■ **STORED DATA**
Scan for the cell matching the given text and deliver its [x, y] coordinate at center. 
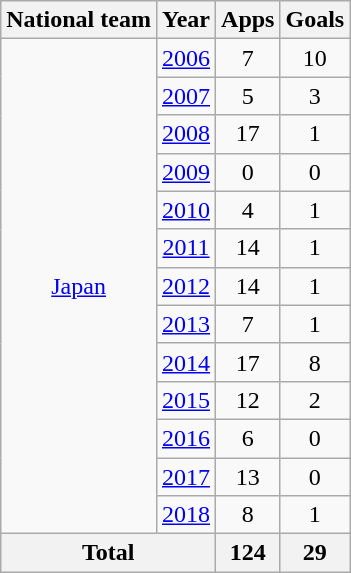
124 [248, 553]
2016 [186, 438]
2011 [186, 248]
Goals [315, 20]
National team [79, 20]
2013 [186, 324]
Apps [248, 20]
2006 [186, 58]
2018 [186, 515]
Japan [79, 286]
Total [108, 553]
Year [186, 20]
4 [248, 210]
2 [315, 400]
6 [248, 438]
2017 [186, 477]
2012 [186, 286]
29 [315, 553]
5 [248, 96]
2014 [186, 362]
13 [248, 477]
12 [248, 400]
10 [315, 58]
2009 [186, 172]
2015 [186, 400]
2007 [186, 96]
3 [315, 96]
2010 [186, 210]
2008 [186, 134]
* * *
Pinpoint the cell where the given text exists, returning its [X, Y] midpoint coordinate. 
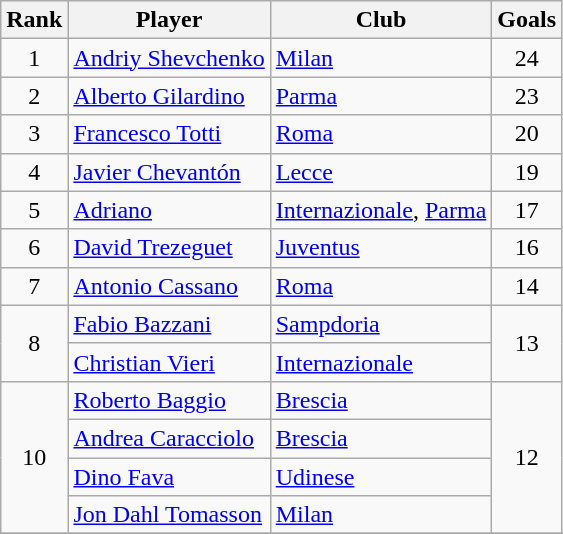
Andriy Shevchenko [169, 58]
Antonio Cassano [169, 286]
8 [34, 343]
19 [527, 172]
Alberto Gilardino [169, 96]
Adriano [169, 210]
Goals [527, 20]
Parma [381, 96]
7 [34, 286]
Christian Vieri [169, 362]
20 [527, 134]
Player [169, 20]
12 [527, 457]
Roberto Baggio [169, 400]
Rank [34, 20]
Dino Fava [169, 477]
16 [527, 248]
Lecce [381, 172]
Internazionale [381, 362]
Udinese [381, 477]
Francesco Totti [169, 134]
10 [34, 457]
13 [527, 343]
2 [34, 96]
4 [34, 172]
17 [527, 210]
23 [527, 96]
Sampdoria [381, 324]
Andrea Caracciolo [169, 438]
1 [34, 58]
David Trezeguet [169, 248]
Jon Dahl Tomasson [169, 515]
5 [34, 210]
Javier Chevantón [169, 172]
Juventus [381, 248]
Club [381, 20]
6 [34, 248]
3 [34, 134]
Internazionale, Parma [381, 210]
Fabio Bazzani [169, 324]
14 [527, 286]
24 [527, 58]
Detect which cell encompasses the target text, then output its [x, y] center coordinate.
* * *
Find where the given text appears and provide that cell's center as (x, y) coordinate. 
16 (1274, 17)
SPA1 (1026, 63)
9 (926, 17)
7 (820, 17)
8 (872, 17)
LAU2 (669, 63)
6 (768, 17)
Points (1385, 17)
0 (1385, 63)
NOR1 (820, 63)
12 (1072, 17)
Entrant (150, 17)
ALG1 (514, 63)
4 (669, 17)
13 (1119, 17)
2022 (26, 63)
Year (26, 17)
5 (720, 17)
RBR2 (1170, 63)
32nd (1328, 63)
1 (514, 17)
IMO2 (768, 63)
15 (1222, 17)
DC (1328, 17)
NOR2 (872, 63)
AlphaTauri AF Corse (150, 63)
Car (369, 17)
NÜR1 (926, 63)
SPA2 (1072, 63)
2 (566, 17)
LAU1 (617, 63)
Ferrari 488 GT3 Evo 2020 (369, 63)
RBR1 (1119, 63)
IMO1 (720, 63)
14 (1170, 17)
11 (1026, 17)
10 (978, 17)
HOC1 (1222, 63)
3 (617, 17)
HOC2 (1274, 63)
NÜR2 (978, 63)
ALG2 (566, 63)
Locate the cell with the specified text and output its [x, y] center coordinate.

■ **CHALLENGE**
Please rewrite the records from the line with "Andriy Shevchenko [169, 58]" to the line with "Detect which cell", both included, as a numbered list, leaving out any blank lines.

■ **SOLUTION FOR THIS EXERCISE**
1. Andriy Shevchenko [169, 58]
2. Antonio Cassano [169, 286]
3. 8 [34, 343]
4. 19 [527, 172]
5. Alberto Gilardino [169, 96]
6. Adriano [169, 210]
7. Goals [527, 20]
8. Parma [381, 96]
9. 7 [34, 286]
10. Christian Vieri [169, 362]
11. 20 [527, 134]
12. Player [169, 20]
13. 12 [527, 457]
14. Roberto Baggio [169, 400]
15. Rank [34, 20]
16. Dino Fava [169, 477]
17. 16 [527, 248]
18. Lecce [381, 172]
19. Internazionale [381, 362]
20. Udinese [381, 477]
21. Francesco Totti [169, 134]
22. 10 [34, 457]
23. 13 [527, 343]
24. 2 [34, 96]
25. 4 [34, 172]
26. 17 [527, 210]
27. 23 [527, 96]
28. Sampdoria [381, 324]
29. Andrea Caracciolo [169, 438]
30. 1 [34, 58]
31. David Trezeguet [169, 248]
32. Jon Dahl Tomasson [169, 515]
33. 5 [34, 210]
34. Javier Chevantón [169, 172]
35. Juventus [381, 248]
36. Club [381, 20]
37. 6 [34, 248]
38. 3 [34, 134]
39. Internazionale, Parma [381, 210]
40. Fabio Bazzani [169, 324]
41. 14 [527, 286]
42. 24 [527, 58]
43. Detect which cell encompasses the target text, then output its [x, y] center coordinate.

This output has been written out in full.